[[ Given data, beginning ]]
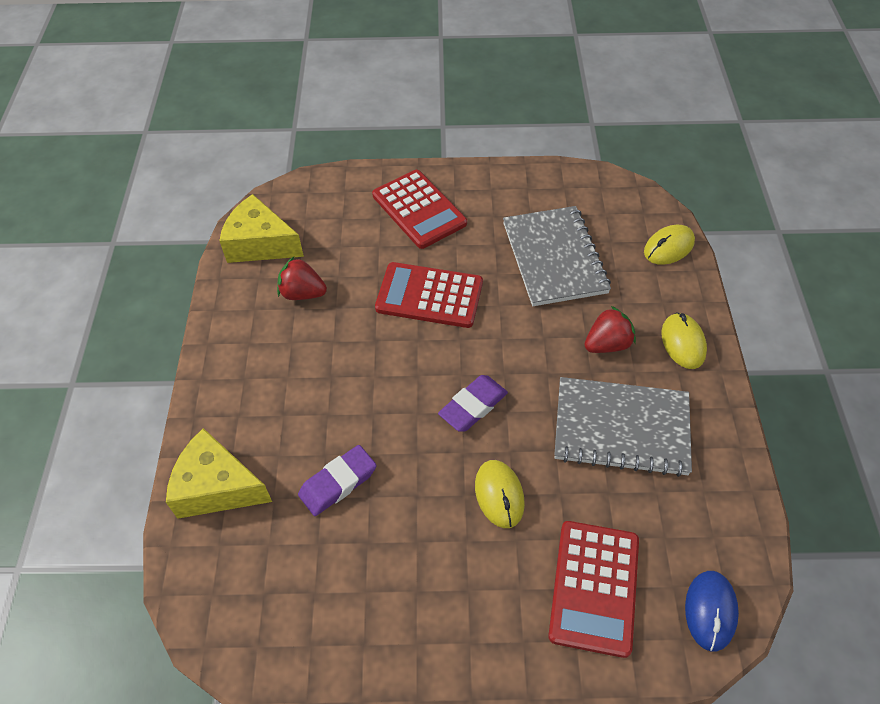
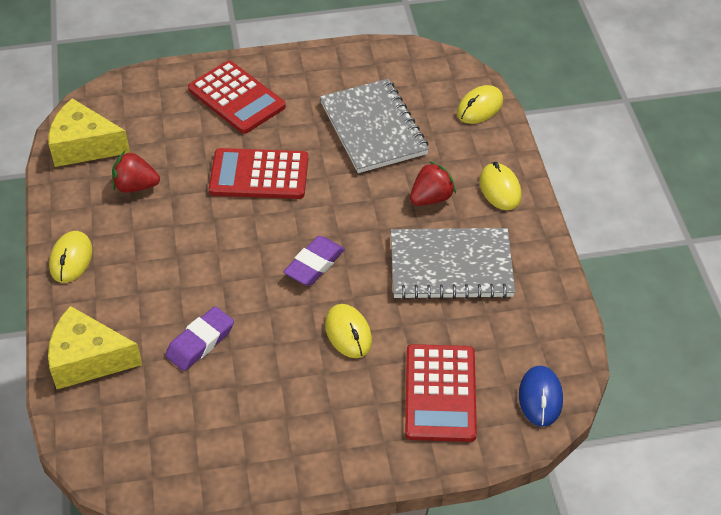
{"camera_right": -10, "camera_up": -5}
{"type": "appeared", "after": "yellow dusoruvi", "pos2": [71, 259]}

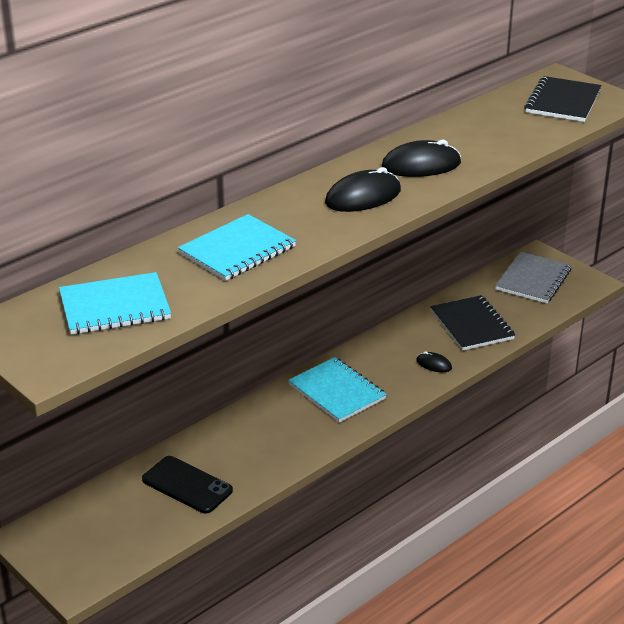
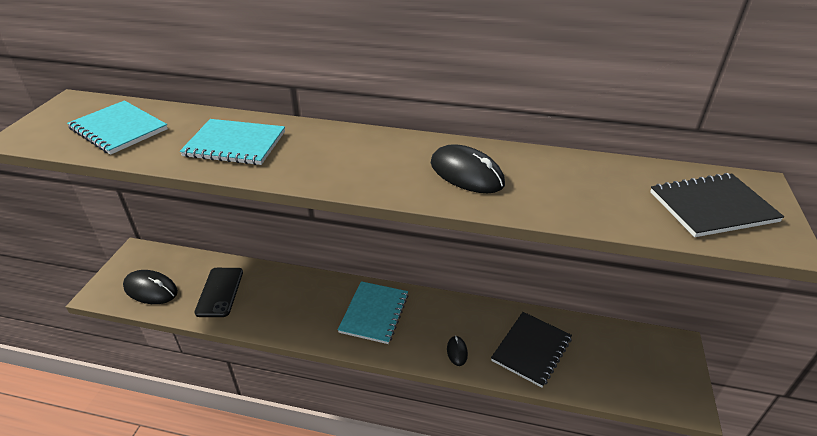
{"camera_right": 55, "camera_up": 5}
{"type": "relocated", "before": "black dusoruvi", "pos1": [363, 197], "pos2": [150, 289]}
{"type": "missing", "before": "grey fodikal", "pos1": [533, 280]}

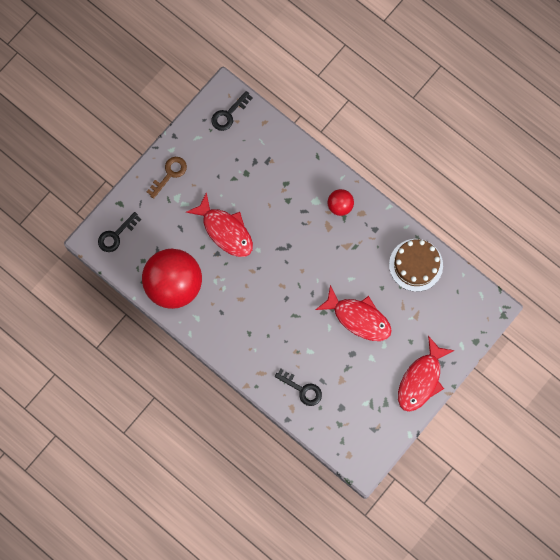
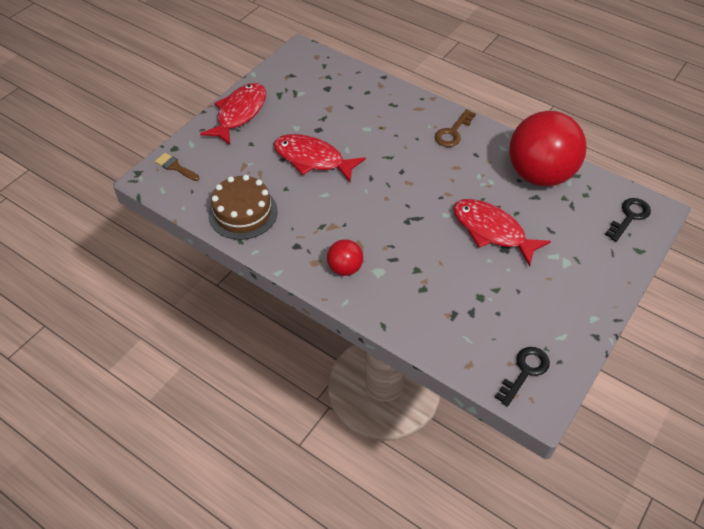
{"camera_right": 175, "camera_up": -25}
{"type": "appeared", "after": "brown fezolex", "pos2": [175, 167]}
{"type": "relocated", "before": "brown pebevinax", "pos1": [169, 174], "pos2": [453, 132]}
{"type": "missing", "before": "black pebevinax", "pos1": [302, 389]}

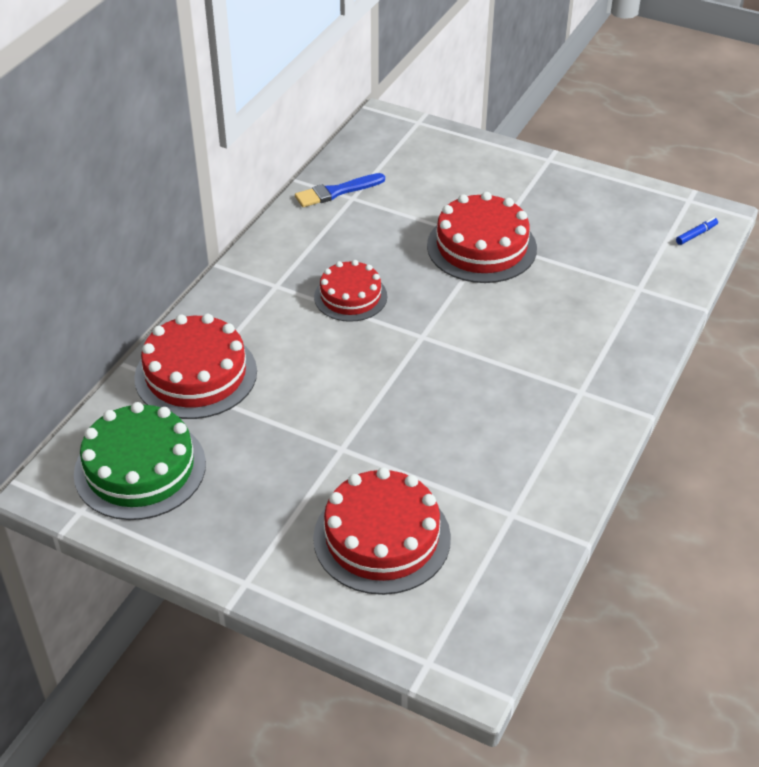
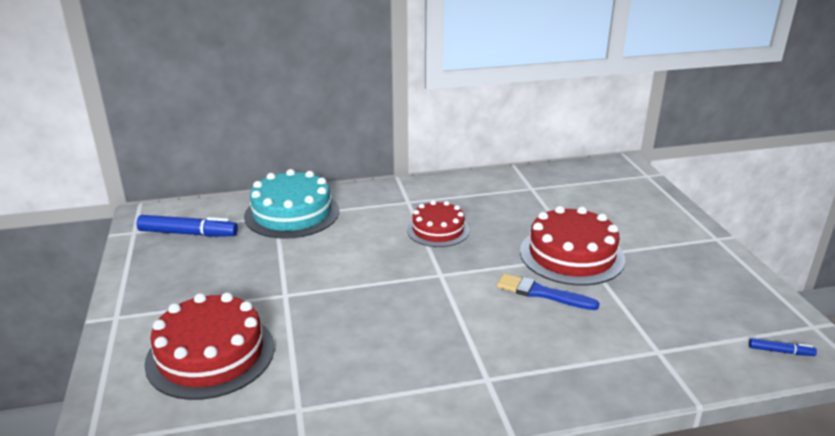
{"camera_right": 50, "camera_up": -15}
{"type": "exchanged", "before": "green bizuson", "after": "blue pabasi", "pos1": [140, 468], "pos2": [188, 233]}
{"type": "colour", "before": "red bizuson", "after": "turquoise bizuson", "pos1": [196, 374], "pos2": [292, 213]}
{"type": "relocated", "before": "blue fezolex", "pos1": [336, 192], "pos2": [542, 293]}

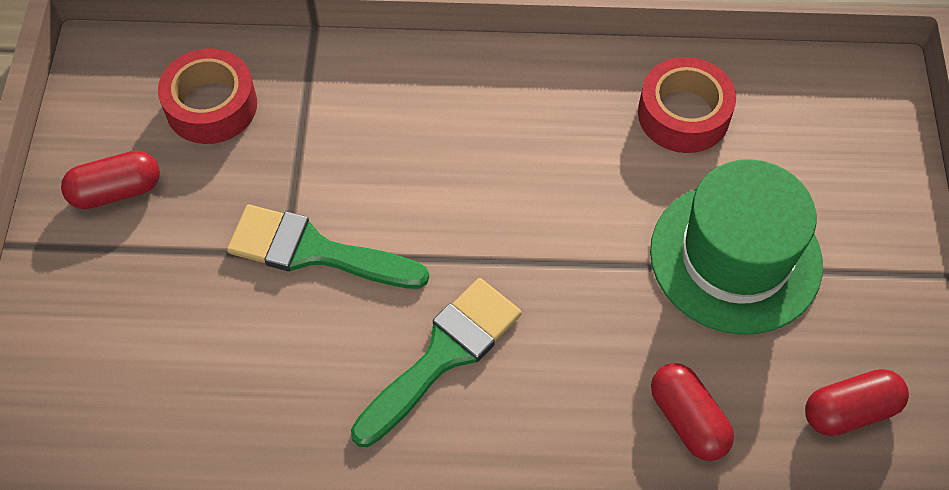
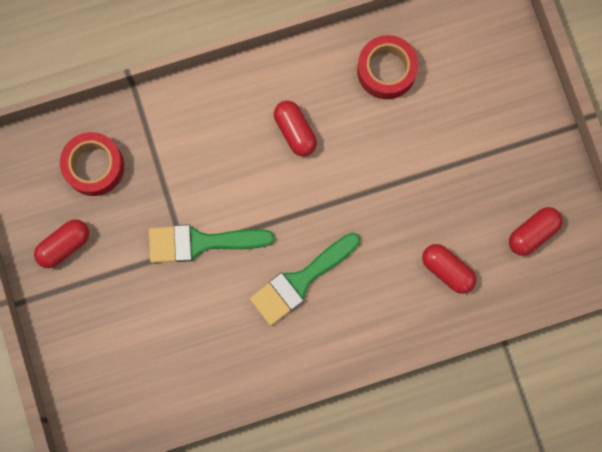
{"camera_right": -20, "camera_up": 20}
{"type": "spun", "before": "green fezolex", "pos1": [443, 355], "pos2": [300, 281], "turn": -150}
{"type": "appeared", "after": "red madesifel", "pos2": [295, 131]}
{"type": "missing", "before": "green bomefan", "pos1": [735, 257]}

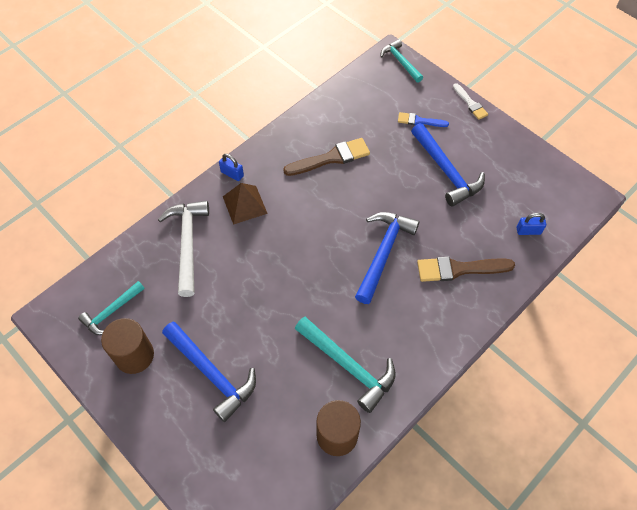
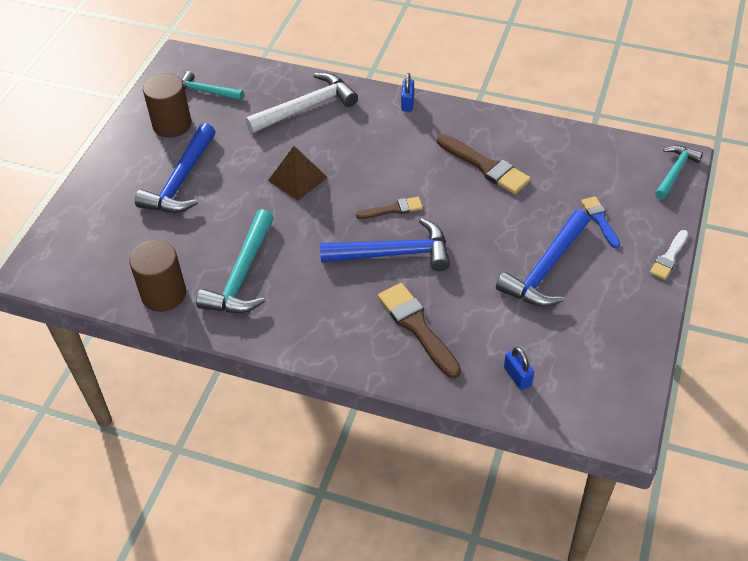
{"camera_right": 65, "camera_up": -10}
{"type": "relocated", "before": "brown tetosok", "pos1": [244, 204], "pos2": [298, 179]}
{"type": "appeared", "after": "brown fezolex", "pos2": [393, 209]}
[[ Given data, end ]]
| Your objective |
Copy out the entries above in full and exactly, skipping every picture.

| Solution to this task |
{"camera_right": -10, "camera_up": -5}
{"type": "appeared", "after": "yellow dusoruvi", "pos2": [71, 259]}

{"camera_right": 55, "camera_up": 5}
{"type": "relocated", "before": "black dusoruvi", "pos1": [363, 197], "pos2": [150, 289]}
{"type": "missing", "before": "grey fodikal", "pos1": [533, 280]}

{"camera_right": 175, "camera_up": -25}
{"type": "appeared", "after": "brown fezolex", "pos2": [175, 167]}
{"type": "relocated", "before": "brown pebevinax", "pos1": [169, 174], "pos2": [453, 132]}
{"type": "missing", "before": "black pebevinax", "pos1": [302, 389]}

{"camera_right": 50, "camera_up": -15}
{"type": "exchanged", "before": "green bizuson", "after": "blue pabasi", "pos1": [140, 468], "pos2": [188, 233]}
{"type": "colour", "before": "red bizuson", "after": "turquoise bizuson", "pos1": [196, 374], "pos2": [292, 213]}
{"type": "relocated", "before": "blue fezolex", "pos1": [336, 192], "pos2": [542, 293]}

{"camera_right": -20, "camera_up": 20}
{"type": "spun", "before": "green fezolex", "pos1": [443, 355], "pos2": [300, 281], "turn": -150}
{"type": "appeared", "after": "red madesifel", "pos2": [295, 131]}
{"type": "missing", "before": "green bomefan", "pos1": [735, 257]}

{"camera_right": 65, "camera_up": -10}
{"type": "relocated", "before": "brown tetosok", "pos1": [244, 204], "pos2": [298, 179]}
{"type": "appeared", "after": "brown fezolex", "pos2": [393, 209]}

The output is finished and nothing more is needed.